Records for the task below:

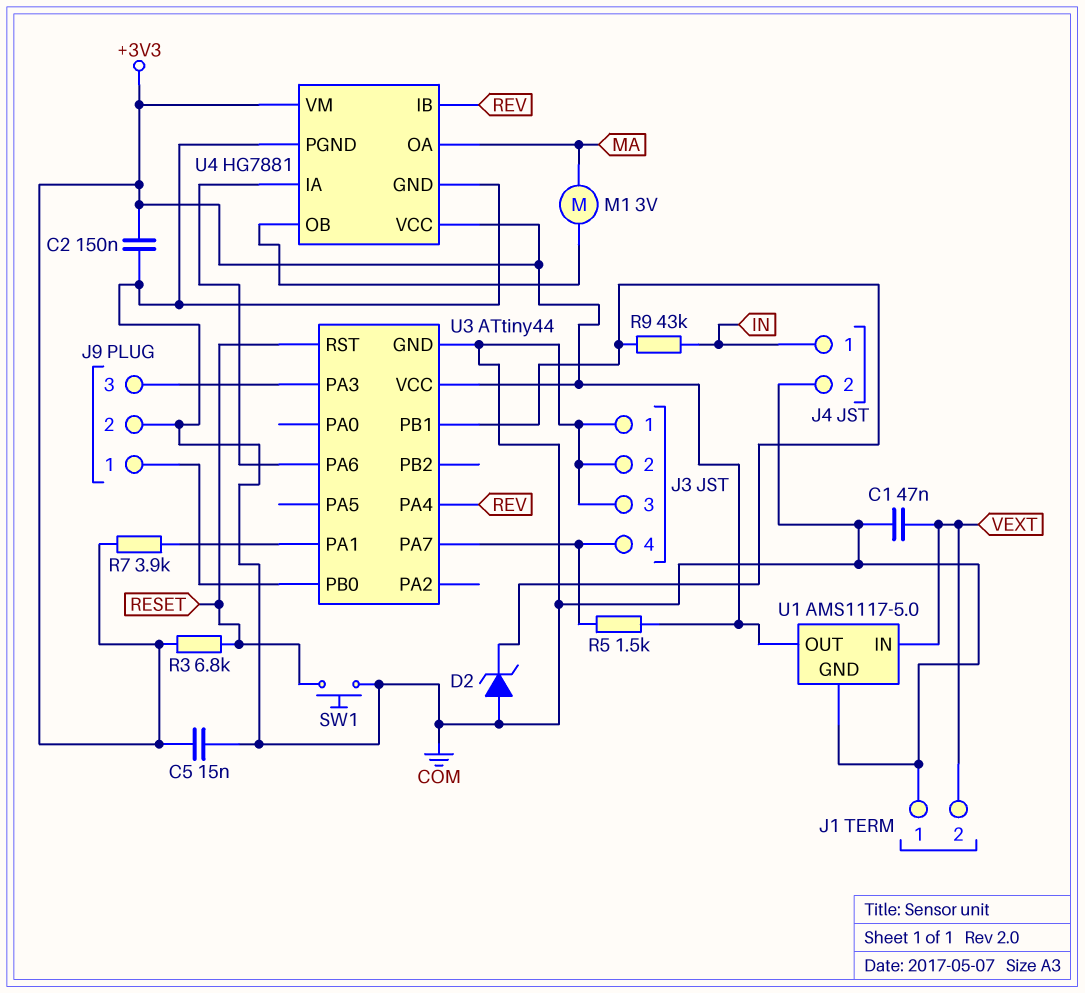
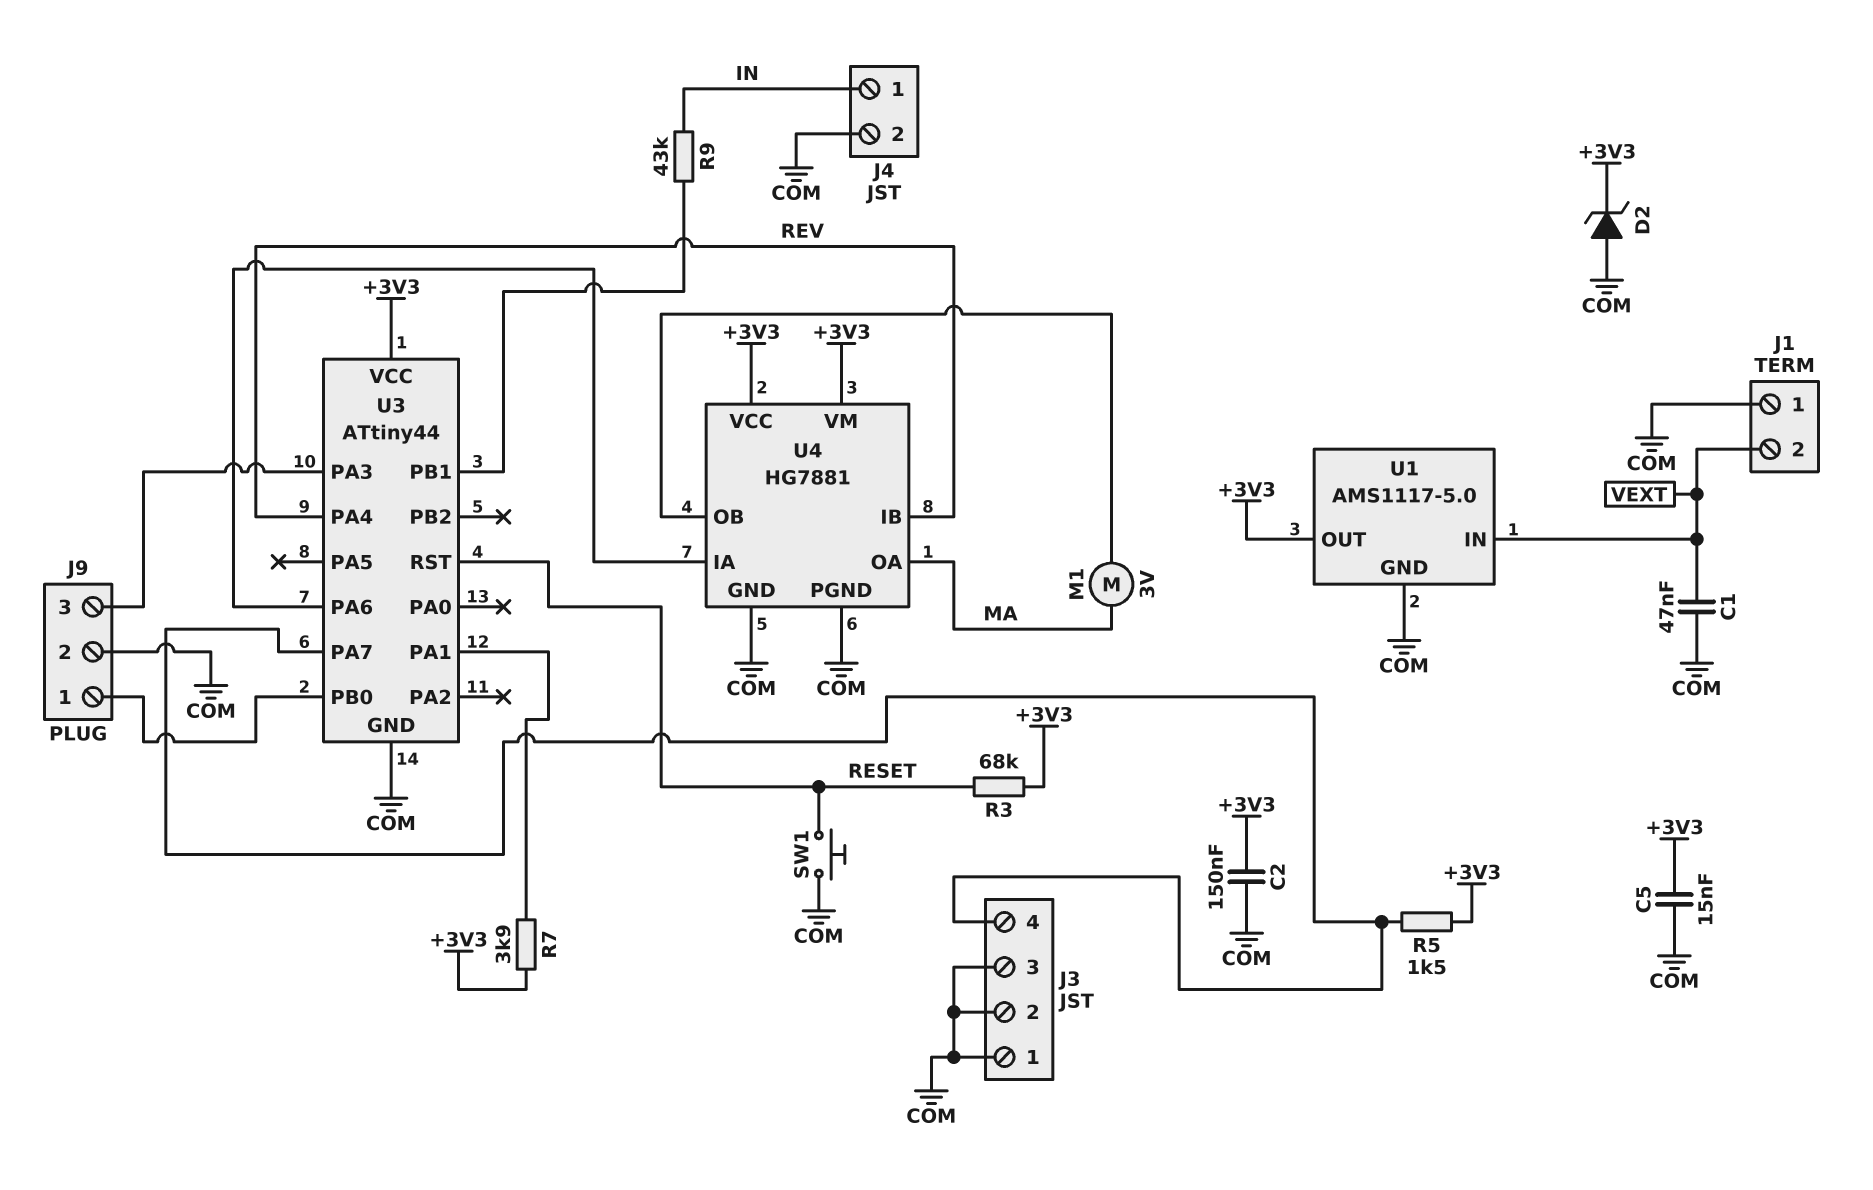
D2: zener (A COM, K U3/PB1) -> zener (A COM, K +3V3)
R3: 6.8k (+3V3, RESET) -> 68k (+3V3, RESET)

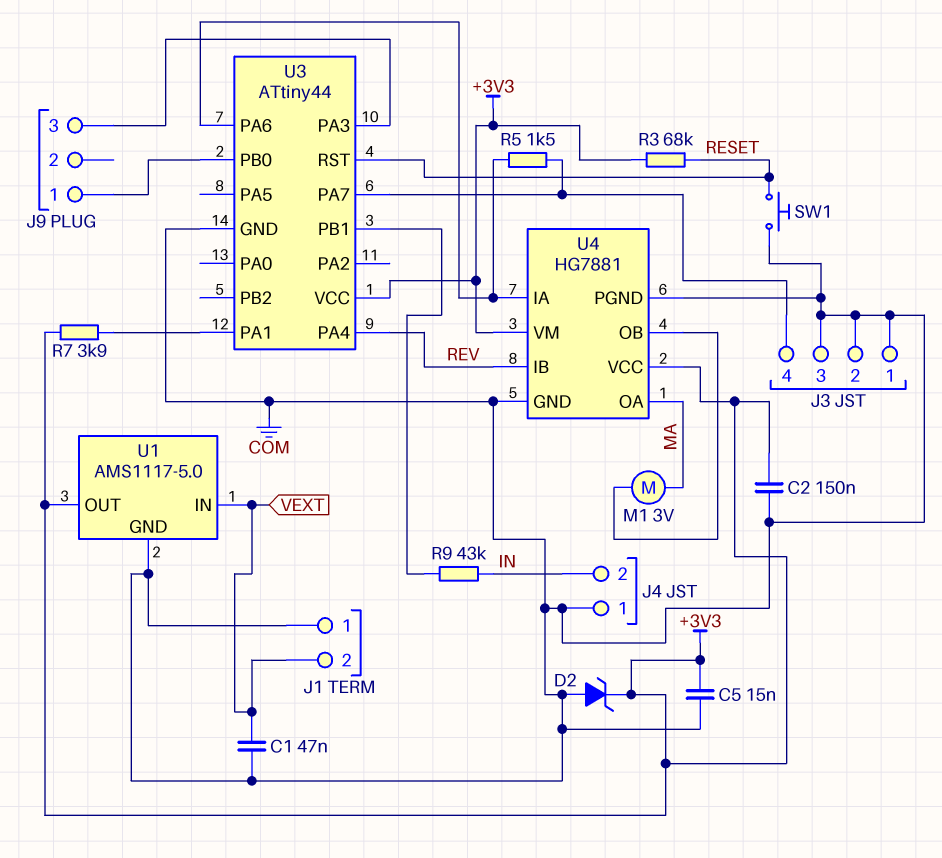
J4 pin 1: IN -> COM
J4 pin 2: COM -> IN
J9 pin 2: COM -> none
R5: 1.5k (+3V3, J3/4) -> 1.5k (J3/4, U3/PA6)

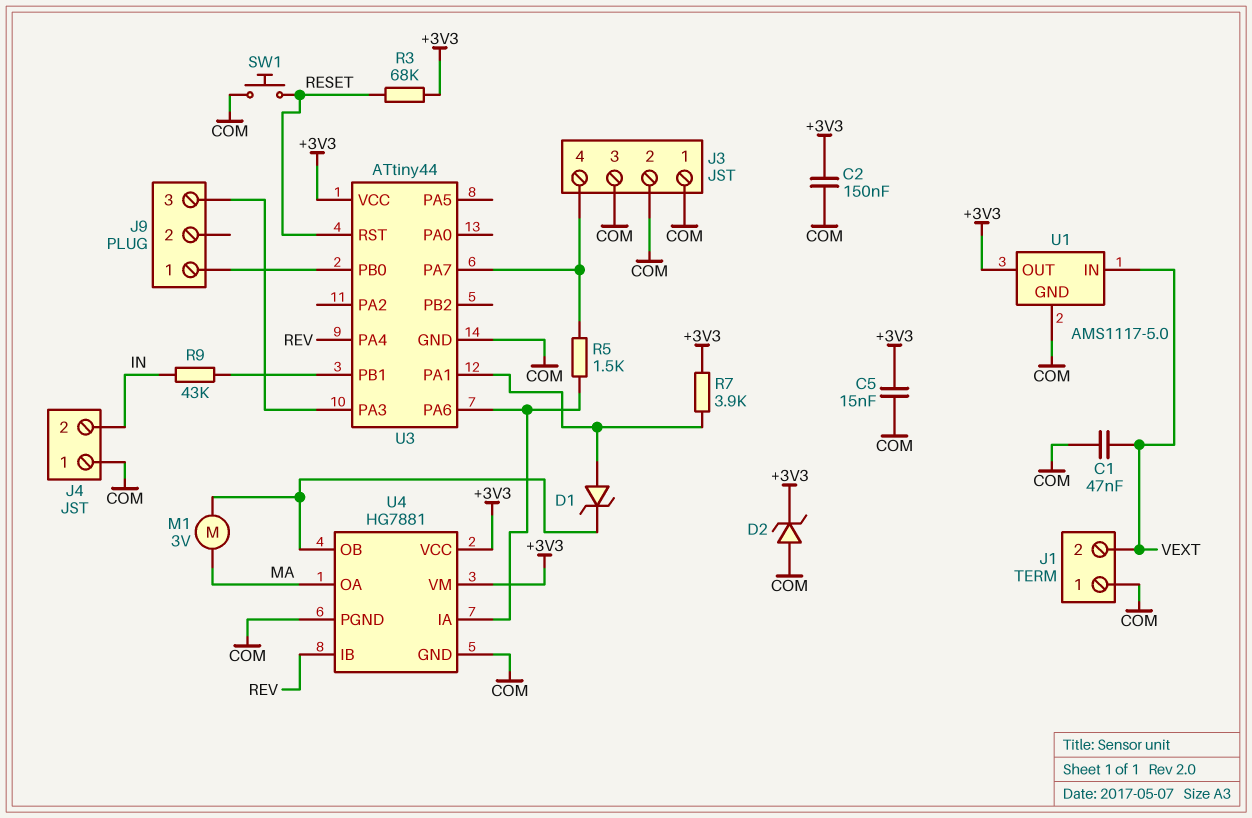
D1: none -> zener (A U3/PA1, K U4/OB)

End of Records for the task.

Copy exactly the lines that run from the one containing "R5: 1.5k (+3V3, J3/4) -> 1.5k (J3/4, U3/PA6)" to the last line of the records, both included, and leave out every picture.

R5: 1.5k (+3V3, J3/4) -> 1.5k (J3/4, U3/PA6)

D1: none -> zener (A U3/PA1, K U4/OB)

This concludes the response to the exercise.